-- Given data --
▼

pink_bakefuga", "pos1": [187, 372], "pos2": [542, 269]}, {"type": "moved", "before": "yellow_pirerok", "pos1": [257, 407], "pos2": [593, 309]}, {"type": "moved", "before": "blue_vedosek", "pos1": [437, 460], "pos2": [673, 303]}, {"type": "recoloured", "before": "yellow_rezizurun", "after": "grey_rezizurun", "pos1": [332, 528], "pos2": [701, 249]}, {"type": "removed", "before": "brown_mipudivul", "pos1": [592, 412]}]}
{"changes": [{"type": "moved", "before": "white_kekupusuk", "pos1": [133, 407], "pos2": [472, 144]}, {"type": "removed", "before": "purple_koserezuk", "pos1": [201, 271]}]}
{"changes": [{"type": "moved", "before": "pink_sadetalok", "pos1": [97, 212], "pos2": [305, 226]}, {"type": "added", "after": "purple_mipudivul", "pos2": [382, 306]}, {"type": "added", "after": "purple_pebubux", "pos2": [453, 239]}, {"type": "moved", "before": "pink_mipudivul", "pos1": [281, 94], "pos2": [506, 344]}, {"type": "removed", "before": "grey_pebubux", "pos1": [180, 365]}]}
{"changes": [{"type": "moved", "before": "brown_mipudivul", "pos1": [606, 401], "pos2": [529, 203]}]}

▲

Copy out each line above, character for character.

-- Answer space --
pink_bakefuga", "pos1": [187, 372], "pos2": [542, 269]}, {"type": "moved", "before": "yellow_pirerok", "pos1": [257, 407], "pos2": [593, 309]}, {"type": "moved", "before": "blue_vedosek", "pos1": [437, 460], "pos2": [673, 303]}, {"type": "recoloured", "before": "yellow_rezizurun", "after": "grey_rezizurun", "pos1": [332, 528], "pos2": [701, 249]}, {"type": "removed", "before": "brown_mipudivul", "pos1": [592, 412]}]}
{"changes": [{"type": "moved", "before": "white_kekupusuk", "pos1": [133, 407], "pos2": [472, 144]}, {"type": "removed", "before": "purple_koserezuk", "pos1": [201, 271]}]}
{"changes": [{"type": "moved", "before": "pink_sadetalok", "pos1": [97, 212], "pos2": [305, 226]}, {"type": "added", "after": "purple_mipudivul", "pos2": [382, 306]}, {"type": "added", "after": "purple_pebubux", "pos2": [453, 239]}, {"type": "moved", "before": "pink_mipudivul", "pos1": [281, 94], "pos2": [506, 344]}, {"type": "removed", "before": "grey_pebubux", "pos1": [180, 365]}]}
{"changes": [{"type": "moved", "before": "brown_mipudivul", "pos1": [606, 401], "pos2": [529, 203]}]}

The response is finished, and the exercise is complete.